** Dataset entries follows **
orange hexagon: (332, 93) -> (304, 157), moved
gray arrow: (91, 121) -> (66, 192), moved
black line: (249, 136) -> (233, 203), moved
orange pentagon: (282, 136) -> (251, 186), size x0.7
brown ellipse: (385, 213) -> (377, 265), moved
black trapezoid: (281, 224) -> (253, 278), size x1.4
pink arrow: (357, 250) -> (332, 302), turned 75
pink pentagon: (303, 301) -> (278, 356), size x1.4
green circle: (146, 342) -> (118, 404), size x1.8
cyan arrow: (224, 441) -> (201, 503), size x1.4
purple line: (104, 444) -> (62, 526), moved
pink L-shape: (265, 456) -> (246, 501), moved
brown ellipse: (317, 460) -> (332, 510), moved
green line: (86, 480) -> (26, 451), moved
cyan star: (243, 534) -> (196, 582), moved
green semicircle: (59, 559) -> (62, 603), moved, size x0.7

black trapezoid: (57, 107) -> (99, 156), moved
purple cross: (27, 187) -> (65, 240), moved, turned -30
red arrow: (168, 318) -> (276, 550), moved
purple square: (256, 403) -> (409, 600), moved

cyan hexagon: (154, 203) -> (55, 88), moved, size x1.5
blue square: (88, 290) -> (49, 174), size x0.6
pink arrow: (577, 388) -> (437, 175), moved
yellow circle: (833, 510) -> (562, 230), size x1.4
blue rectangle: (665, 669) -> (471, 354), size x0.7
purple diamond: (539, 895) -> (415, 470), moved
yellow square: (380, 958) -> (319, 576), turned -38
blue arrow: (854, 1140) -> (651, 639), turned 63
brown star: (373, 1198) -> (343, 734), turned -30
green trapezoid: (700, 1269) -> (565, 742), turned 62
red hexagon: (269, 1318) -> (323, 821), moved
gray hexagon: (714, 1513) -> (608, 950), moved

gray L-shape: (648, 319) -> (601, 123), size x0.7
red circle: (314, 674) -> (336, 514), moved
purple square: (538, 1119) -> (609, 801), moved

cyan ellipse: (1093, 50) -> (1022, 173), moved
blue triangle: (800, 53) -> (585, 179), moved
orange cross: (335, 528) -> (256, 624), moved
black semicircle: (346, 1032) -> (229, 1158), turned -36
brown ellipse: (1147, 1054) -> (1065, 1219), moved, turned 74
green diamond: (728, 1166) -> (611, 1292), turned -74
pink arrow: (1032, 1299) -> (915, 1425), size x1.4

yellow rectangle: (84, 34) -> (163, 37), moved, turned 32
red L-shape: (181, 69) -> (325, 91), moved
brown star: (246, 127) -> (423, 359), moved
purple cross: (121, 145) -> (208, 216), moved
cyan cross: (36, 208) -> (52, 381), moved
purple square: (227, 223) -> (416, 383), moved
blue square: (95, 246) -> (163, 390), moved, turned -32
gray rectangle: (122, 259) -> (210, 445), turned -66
** End of Dataset entries **
■ Required work:
Which lines of the material above hold the string "blue"? Pull them out.

■ Reply to the task:
blue square: (88, 290) -> (49, 174), size x0.6
blue rectangle: (665, 669) -> (471, 354), size x0.7
blue arrow: (854, 1140) -> (651, 639), turned 63
blue triangle: (800, 53) -> (585, 179), moved
blue square: (95, 246) -> (163, 390), moved, turned -32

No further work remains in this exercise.